_WHAT YOU ARE ASKED TO DO_
In the data below, find the line that contains "black spray bottle: 2 -> 1" and the line that contains "purple plane: 1 -> 0". Copy both, plus every line between them, exactly.

_MATERIAL SUPPLIED_
+===+

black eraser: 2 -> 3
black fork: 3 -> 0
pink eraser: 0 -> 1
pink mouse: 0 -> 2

+===+

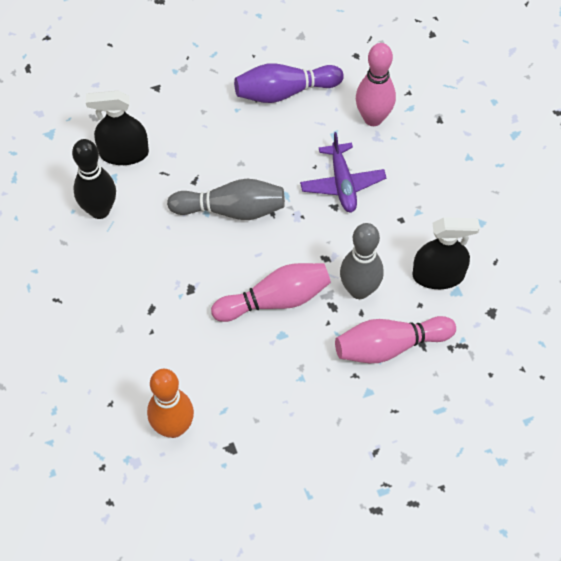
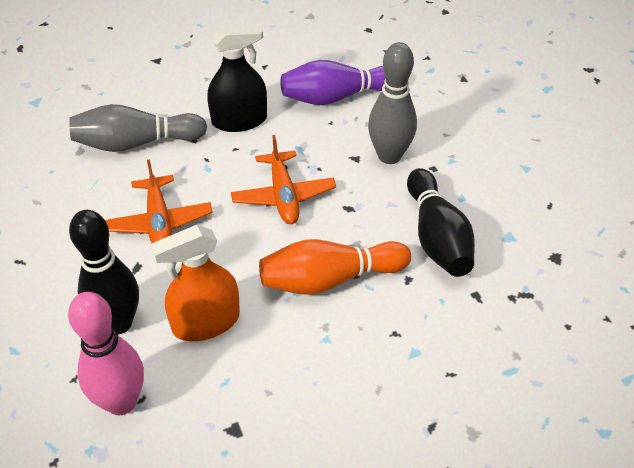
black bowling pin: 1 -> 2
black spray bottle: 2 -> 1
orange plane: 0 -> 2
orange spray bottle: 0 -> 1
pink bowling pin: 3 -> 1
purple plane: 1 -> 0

+===+

_RESULT FOR THIS EXERCISE_
black spray bottle: 2 -> 1
orange plane: 0 -> 2
orange spray bottle: 0 -> 1
pink bowling pin: 3 -> 1
purple plane: 1 -> 0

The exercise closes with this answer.